Material for this exercise: Begin
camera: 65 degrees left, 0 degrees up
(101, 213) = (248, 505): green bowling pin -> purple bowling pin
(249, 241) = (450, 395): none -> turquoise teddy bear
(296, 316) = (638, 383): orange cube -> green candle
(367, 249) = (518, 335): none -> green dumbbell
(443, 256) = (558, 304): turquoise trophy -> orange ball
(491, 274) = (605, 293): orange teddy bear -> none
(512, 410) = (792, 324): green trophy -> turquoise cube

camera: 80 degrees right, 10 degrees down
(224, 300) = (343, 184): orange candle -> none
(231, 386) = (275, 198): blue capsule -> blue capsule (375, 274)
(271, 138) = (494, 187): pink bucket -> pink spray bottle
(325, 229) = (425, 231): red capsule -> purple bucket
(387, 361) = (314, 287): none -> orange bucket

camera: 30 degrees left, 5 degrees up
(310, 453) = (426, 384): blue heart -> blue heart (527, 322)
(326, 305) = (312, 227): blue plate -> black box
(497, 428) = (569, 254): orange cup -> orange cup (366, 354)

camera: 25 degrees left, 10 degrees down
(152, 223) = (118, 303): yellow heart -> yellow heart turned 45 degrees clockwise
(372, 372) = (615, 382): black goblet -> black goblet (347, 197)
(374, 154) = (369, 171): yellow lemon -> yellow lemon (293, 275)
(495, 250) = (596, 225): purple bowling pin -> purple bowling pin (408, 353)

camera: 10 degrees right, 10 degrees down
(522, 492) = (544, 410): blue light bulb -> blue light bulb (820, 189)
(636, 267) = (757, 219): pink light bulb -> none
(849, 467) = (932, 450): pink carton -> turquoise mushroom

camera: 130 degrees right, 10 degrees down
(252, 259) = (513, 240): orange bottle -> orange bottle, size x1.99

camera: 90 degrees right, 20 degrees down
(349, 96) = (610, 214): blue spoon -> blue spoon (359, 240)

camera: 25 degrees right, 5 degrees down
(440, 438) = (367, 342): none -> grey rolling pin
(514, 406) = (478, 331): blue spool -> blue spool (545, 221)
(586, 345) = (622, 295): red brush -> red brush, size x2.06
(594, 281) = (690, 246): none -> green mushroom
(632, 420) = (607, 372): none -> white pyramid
Material for this exercise: End
**What this task involves**
Say only the number of lines above holding "capsule".

**Finished exercise**
2